The data
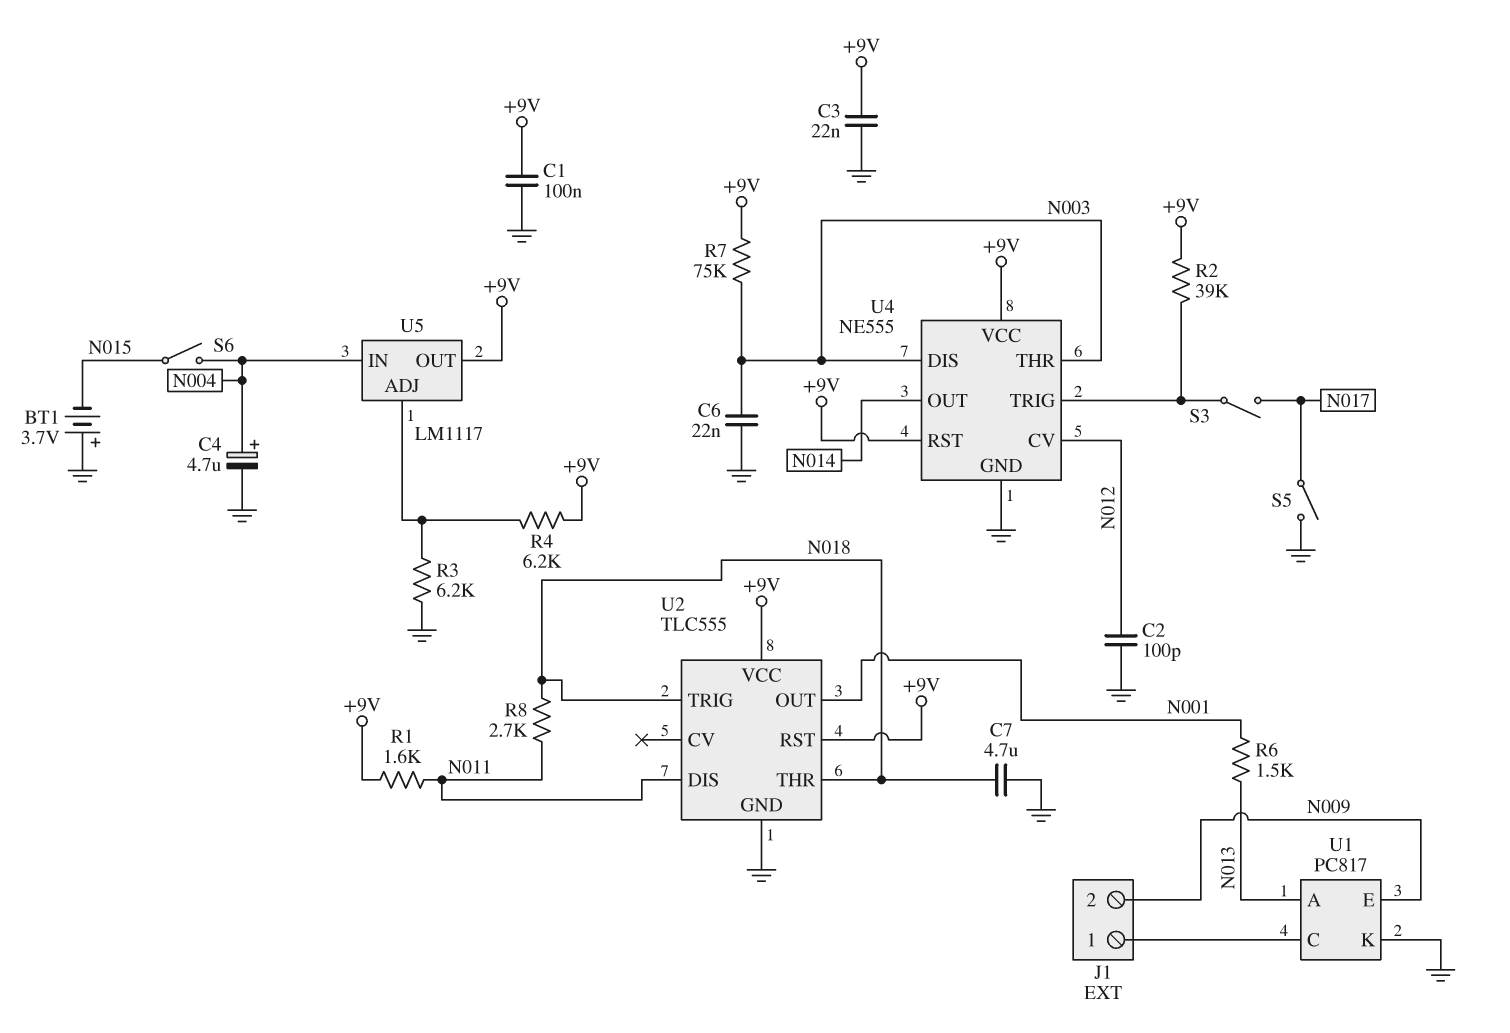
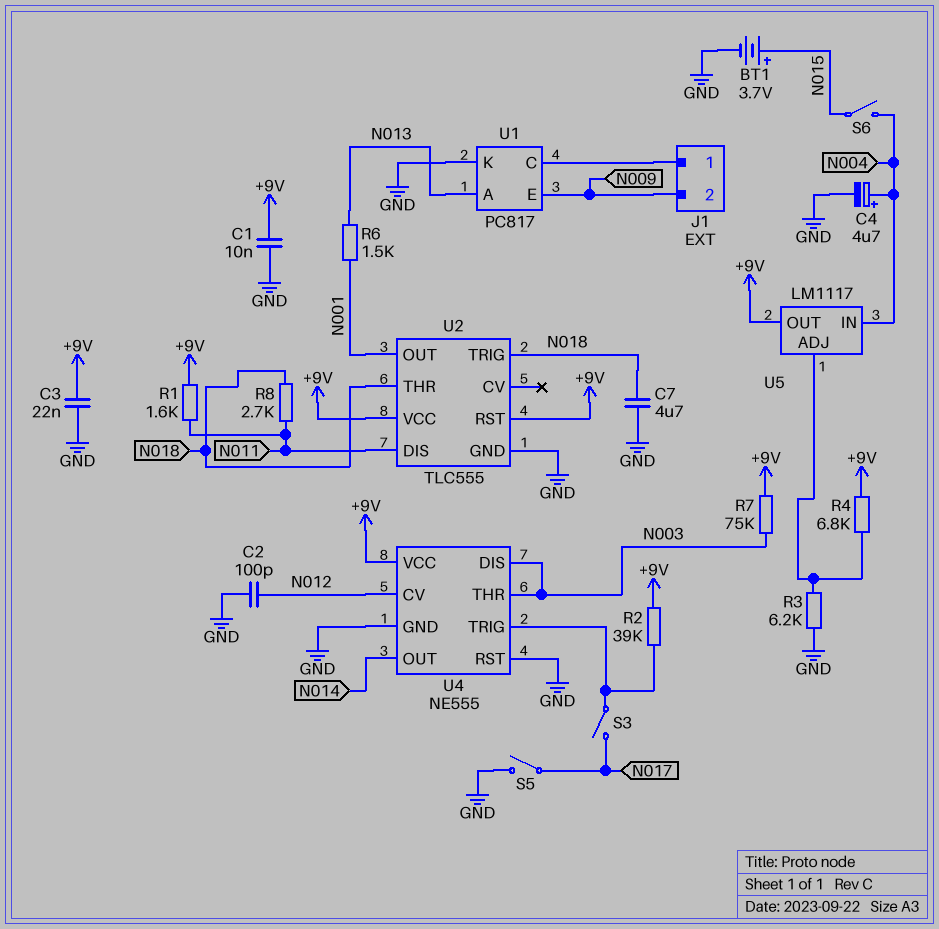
BT1: 3.7V (plus GND, minus N015) -> 3.7V (plus N015, minus GND)
C1: 100nF (+9V, GND) -> 10nF (+9V, GND)
C6: 22nF (GND, N003) -> none
R4: 6.2k (+9V, U5/ADJ) -> 6.8k (+9V, U5/ADJ)
U4 pin RST: +9V -> GND

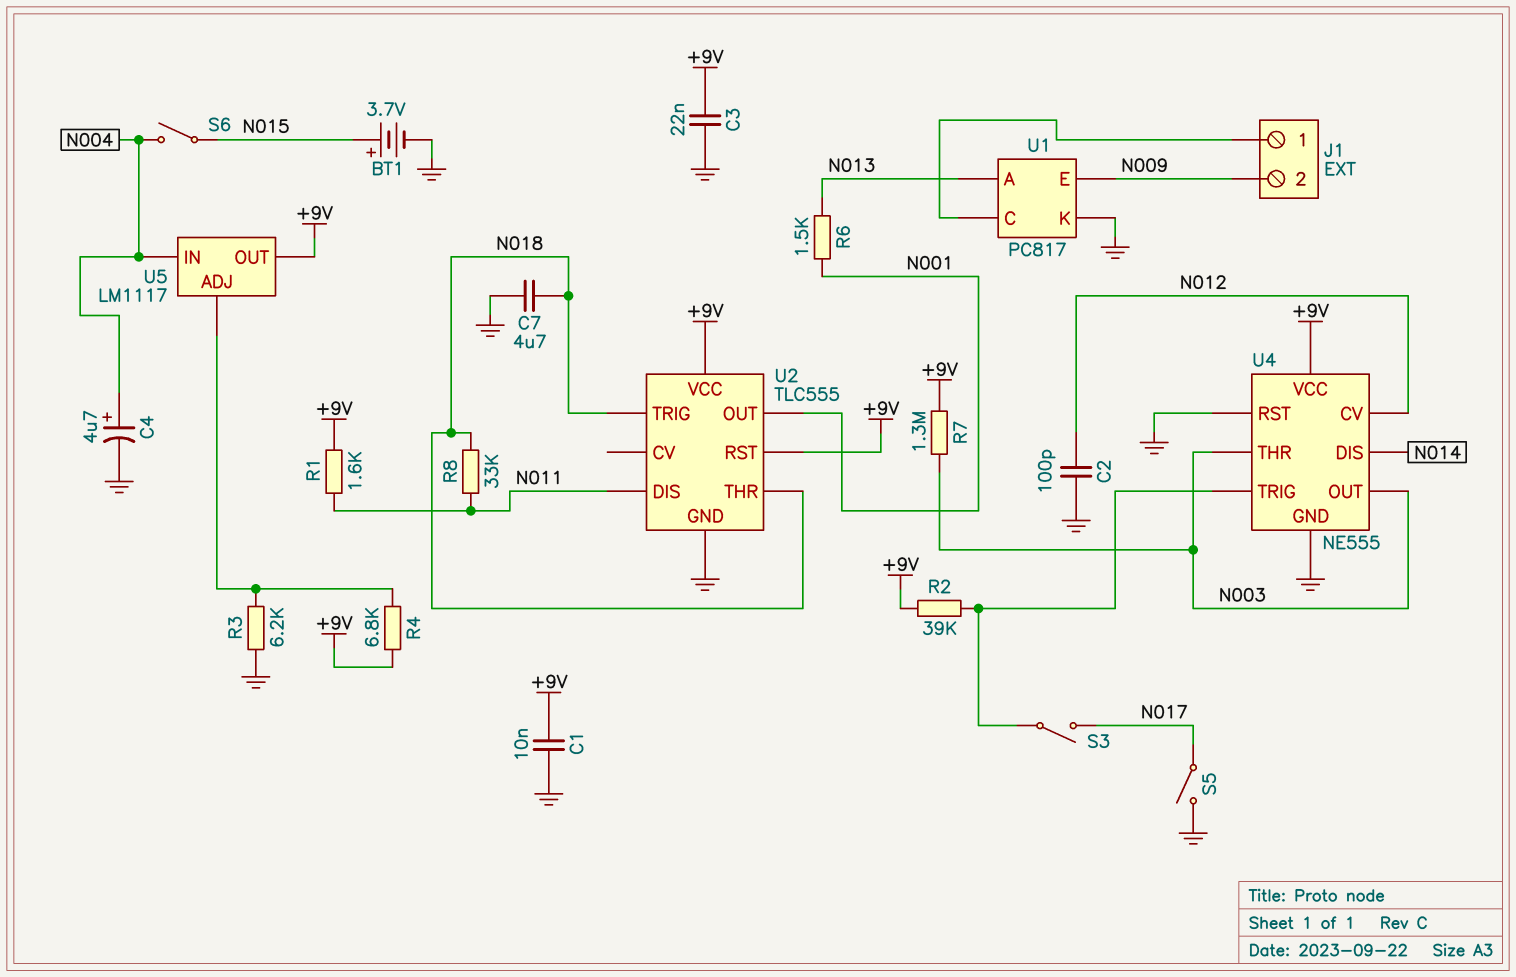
R7: 75k (+9V, N003) -> 1.3M (+9V, N003)
R8: 2.7k (N011, N018) -> 33k (N011, N018)
U4 pin DIS: N003 -> N014
U4 pin OUT: N014 -> N003

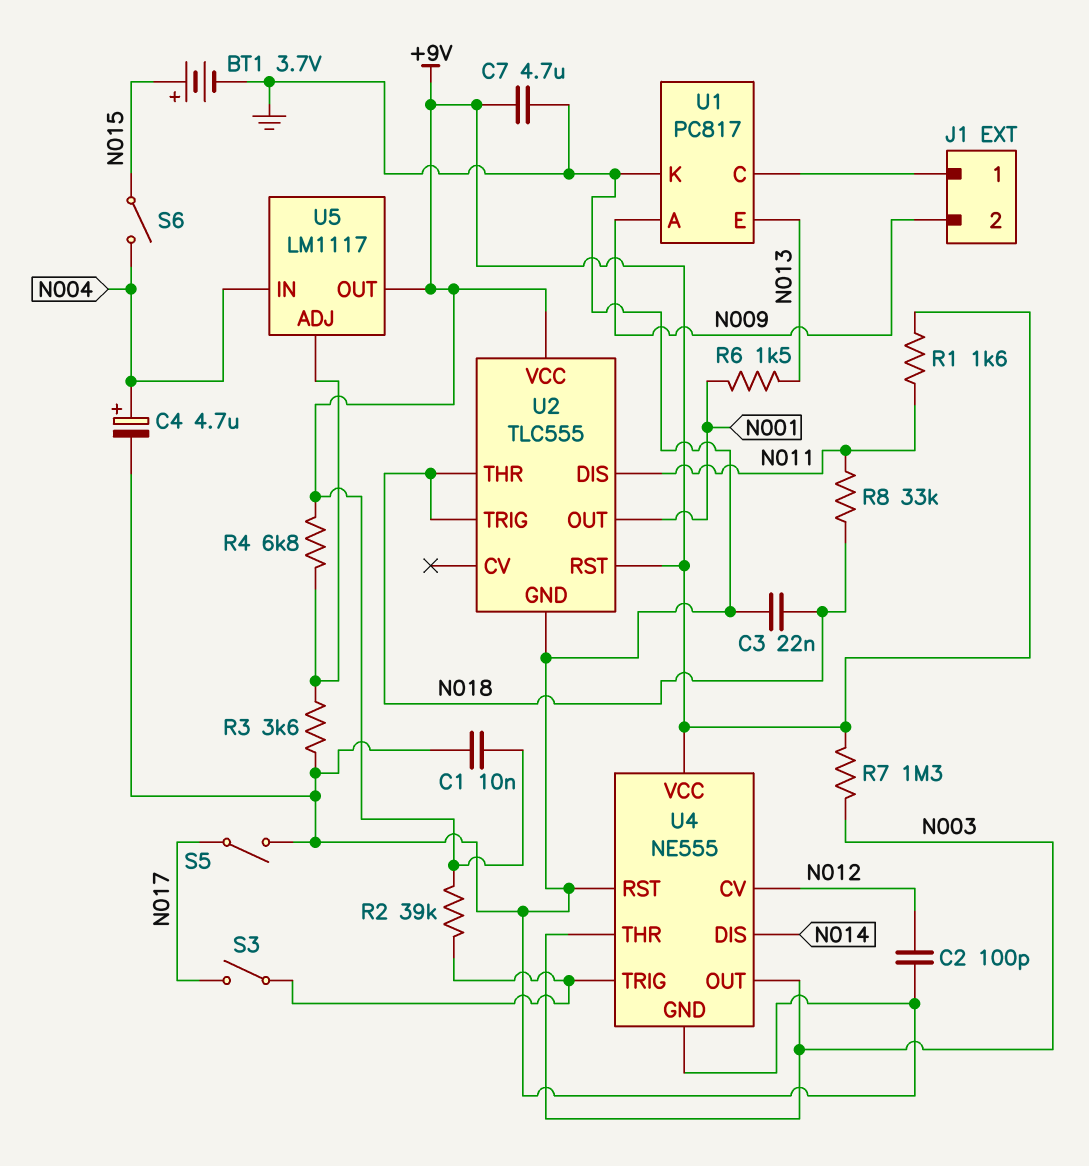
C3: 22nF (+9V, GND) -> 22nF (GND, N018)
C7: 4.7uF (GND, N018) -> 4.7uF (+9V, GND)
R3: 6.2k (GND, U5/ADJ) -> 3.6k (GND, U5/ADJ)
U1 pin A: N013 -> N009
U1 pin E: N009 -> N013

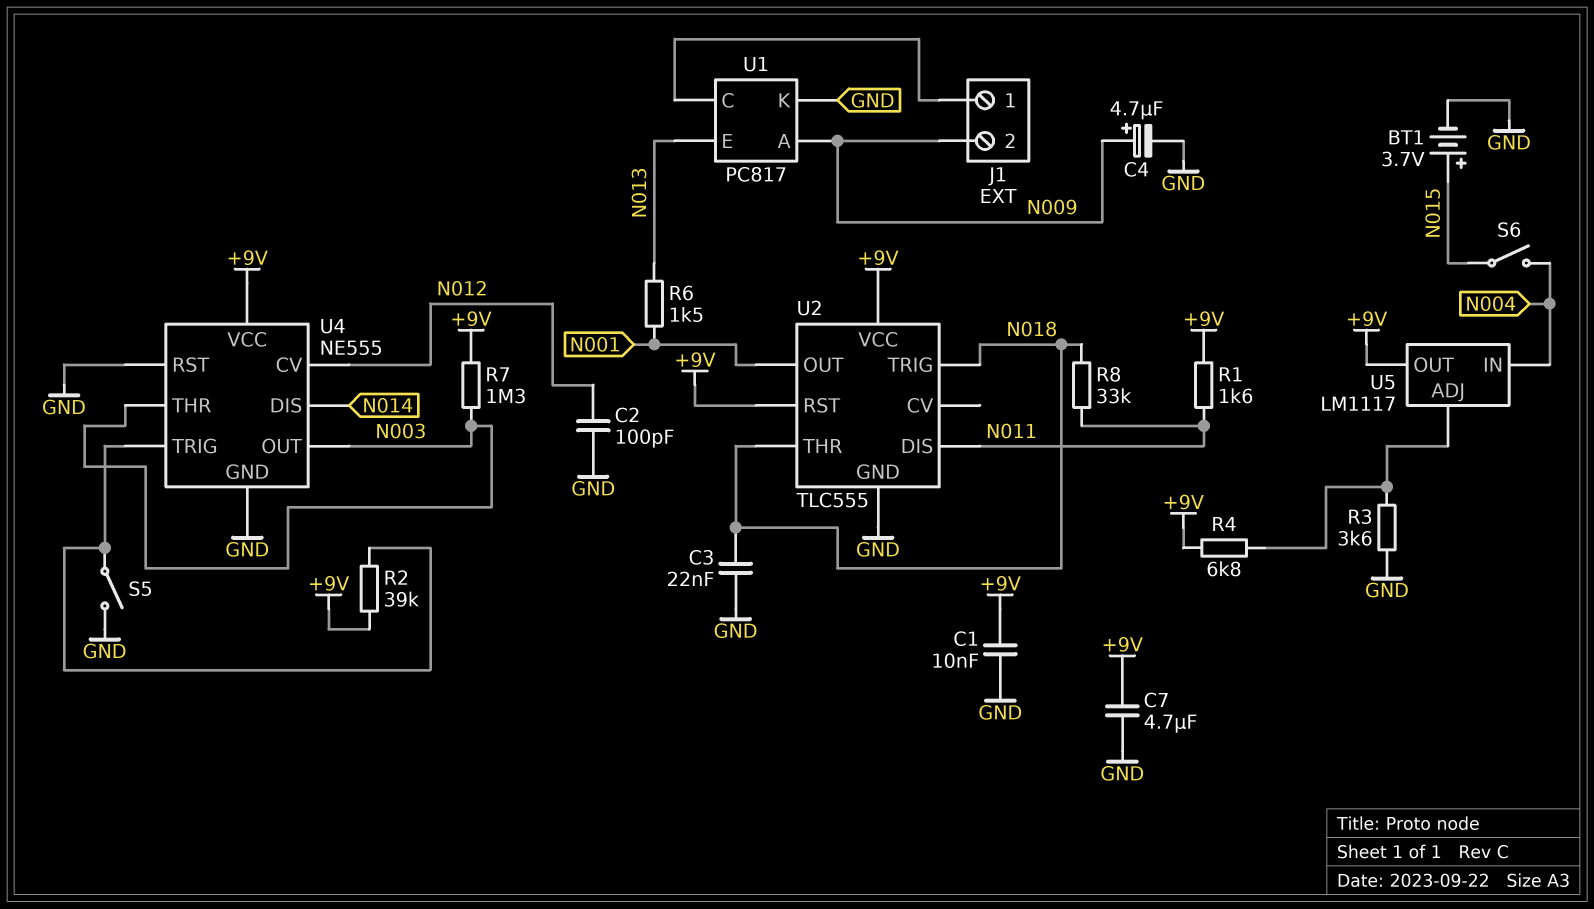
C4: 4.7uF (plus N004, minus GND) -> 4.7uF (plus N009, minus GND)
S3: switch (N017, U4/TRIG) -> none
S5: switch (GND, N017) -> switch (GND, U4/TRIG)

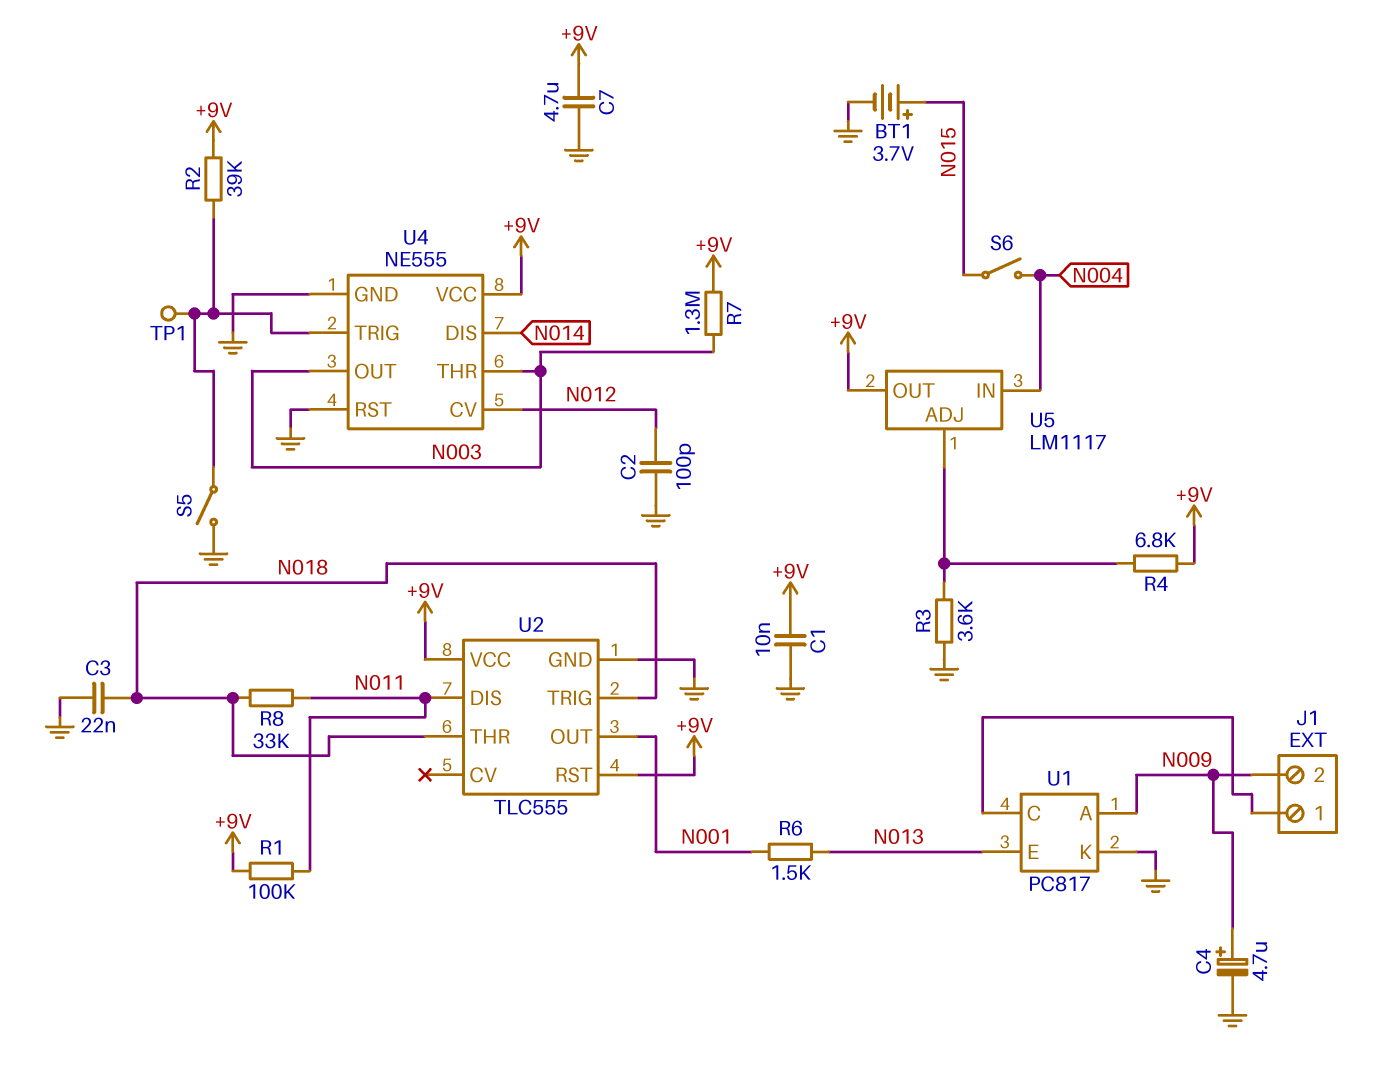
R1: 1.6k (+9V, N011) -> 100k (+9V, N011)
TP1: none -> test point (U4/TRIG)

Work required
In transcribing the records, omit the pictures and keep everything else exactly as it appears.

Result below
BT1: 3.7V (plus GND, minus N015) -> 3.7V (plus N015, minus GND)
C1: 100nF (+9V, GND) -> 10nF (+9V, GND)
C6: 22nF (GND, N003) -> none
R4: 6.2k (+9V, U5/ADJ) -> 6.8k (+9V, U5/ADJ)
U4 pin RST: +9V -> GND

R7: 75k (+9V, N003) -> 1.3M (+9V, N003)
R8: 2.7k (N011, N018) -> 33k (N011, N018)
U4 pin DIS: N003 -> N014
U4 pin OUT: N014 -> N003

C3: 22nF (+9V, GND) -> 22nF (GND, N018)
C7: 4.7uF (GND, N018) -> 4.7uF (+9V, GND)
R3: 6.2k (GND, U5/ADJ) -> 3.6k (GND, U5/ADJ)
U1 pin A: N013 -> N009
U1 pin E: N009 -> N013

C4: 4.7uF (plus N004, minus GND) -> 4.7uF (plus N009, minus GND)
S3: switch (N017, U4/TRIG) -> none
S5: switch (GND, N017) -> switch (GND, U4/TRIG)

R1: 1.6k (+9V, N011) -> 100k (+9V, N011)
TP1: none -> test point (U4/TRIG)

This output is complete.